Provided data =>
=====

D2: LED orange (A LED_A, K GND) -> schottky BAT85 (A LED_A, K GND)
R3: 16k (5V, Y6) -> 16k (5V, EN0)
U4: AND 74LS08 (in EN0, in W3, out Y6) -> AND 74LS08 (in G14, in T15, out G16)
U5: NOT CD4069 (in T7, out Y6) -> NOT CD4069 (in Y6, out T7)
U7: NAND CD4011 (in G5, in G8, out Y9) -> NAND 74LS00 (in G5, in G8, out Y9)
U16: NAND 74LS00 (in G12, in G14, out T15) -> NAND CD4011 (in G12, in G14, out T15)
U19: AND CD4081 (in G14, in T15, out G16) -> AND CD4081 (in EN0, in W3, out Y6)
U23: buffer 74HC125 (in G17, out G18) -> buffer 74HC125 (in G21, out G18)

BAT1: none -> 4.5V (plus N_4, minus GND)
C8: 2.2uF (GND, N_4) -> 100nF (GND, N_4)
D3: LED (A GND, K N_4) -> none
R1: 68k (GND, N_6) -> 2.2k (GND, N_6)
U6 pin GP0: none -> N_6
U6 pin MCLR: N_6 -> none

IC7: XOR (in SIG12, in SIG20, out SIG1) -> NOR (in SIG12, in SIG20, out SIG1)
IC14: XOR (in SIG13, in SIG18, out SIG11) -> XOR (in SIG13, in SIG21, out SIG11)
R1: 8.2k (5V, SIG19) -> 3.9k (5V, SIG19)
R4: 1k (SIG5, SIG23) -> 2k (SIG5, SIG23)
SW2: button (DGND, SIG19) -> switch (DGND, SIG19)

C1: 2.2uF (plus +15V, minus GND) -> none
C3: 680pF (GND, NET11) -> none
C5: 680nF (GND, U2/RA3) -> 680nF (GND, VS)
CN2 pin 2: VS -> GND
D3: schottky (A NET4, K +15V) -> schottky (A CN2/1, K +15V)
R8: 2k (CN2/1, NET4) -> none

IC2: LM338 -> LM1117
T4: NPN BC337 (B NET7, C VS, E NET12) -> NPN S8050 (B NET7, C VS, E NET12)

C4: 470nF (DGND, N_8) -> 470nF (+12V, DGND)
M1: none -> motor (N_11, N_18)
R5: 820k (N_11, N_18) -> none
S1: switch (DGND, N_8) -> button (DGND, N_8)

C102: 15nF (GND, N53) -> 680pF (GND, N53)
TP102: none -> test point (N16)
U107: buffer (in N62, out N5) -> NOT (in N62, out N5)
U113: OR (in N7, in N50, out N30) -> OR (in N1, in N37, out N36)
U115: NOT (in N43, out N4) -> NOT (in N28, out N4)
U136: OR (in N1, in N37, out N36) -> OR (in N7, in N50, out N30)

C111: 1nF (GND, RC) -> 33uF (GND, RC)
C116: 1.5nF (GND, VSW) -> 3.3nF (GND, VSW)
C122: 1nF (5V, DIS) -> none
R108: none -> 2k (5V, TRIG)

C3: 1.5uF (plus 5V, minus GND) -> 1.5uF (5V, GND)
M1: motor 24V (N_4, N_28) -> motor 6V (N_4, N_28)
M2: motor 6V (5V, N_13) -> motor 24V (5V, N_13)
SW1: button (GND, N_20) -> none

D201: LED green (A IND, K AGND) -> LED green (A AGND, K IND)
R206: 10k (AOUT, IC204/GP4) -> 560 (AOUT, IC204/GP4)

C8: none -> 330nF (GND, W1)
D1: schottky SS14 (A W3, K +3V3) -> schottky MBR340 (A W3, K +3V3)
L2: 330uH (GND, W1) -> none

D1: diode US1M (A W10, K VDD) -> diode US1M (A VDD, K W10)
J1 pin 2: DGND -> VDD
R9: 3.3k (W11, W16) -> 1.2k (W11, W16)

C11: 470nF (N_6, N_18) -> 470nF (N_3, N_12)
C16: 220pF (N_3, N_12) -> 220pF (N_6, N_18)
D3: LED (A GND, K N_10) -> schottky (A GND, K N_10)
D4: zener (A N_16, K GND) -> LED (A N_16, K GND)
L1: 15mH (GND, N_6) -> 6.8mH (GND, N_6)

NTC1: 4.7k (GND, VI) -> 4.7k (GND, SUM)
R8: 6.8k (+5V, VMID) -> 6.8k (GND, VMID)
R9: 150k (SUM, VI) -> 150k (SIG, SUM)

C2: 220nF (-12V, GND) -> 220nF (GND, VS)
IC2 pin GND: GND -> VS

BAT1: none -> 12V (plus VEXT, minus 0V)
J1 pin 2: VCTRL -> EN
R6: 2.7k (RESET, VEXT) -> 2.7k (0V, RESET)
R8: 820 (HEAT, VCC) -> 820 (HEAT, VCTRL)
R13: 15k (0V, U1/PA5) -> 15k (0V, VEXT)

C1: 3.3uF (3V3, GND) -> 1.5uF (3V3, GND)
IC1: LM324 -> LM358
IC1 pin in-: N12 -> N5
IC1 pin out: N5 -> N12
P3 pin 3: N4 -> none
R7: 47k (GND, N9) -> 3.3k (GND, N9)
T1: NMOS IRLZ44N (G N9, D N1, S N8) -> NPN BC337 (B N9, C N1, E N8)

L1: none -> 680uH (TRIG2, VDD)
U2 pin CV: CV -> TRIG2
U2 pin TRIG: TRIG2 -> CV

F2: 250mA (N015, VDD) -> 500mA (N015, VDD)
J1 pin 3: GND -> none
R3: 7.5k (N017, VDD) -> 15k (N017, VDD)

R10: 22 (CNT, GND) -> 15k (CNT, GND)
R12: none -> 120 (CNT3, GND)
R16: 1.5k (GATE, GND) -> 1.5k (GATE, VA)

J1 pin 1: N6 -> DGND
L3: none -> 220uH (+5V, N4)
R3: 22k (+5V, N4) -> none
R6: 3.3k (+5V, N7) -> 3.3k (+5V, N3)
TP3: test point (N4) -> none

=====

What the exercise asks => Only the lines from the beginning of the material through the line with "U23: buffer 74HC125" should appear in the answer, each copied exactly.

Result for this task =>
D2: LED orange (A LED_A, K GND) -> schottky BAT85 (A LED_A, K GND)
R3: 16k (5V, Y6) -> 16k (5V, EN0)
U4: AND 74LS08 (in EN0, in W3, out Y6) -> AND 74LS08 (in G14, in T15, out G16)
U5: NOT CD4069 (in T7, out Y6) -> NOT CD4069 (in Y6, out T7)
U7: NAND CD4011 (in G5, in G8, out Y9) -> NAND 74LS00 (in G5, in G8, out Y9)
U16: NAND 74LS00 (in G12, in G14, out T15) -> NAND CD4011 (in G12, in G14, out T15)
U19: AND CD4081 (in G14, in T15, out G16) -> AND CD4081 (in EN0, in W3, out Y6)
U23: buffer 74HC125 (in G17, out G18) -> buffer 74HC125 (in G21, out G18)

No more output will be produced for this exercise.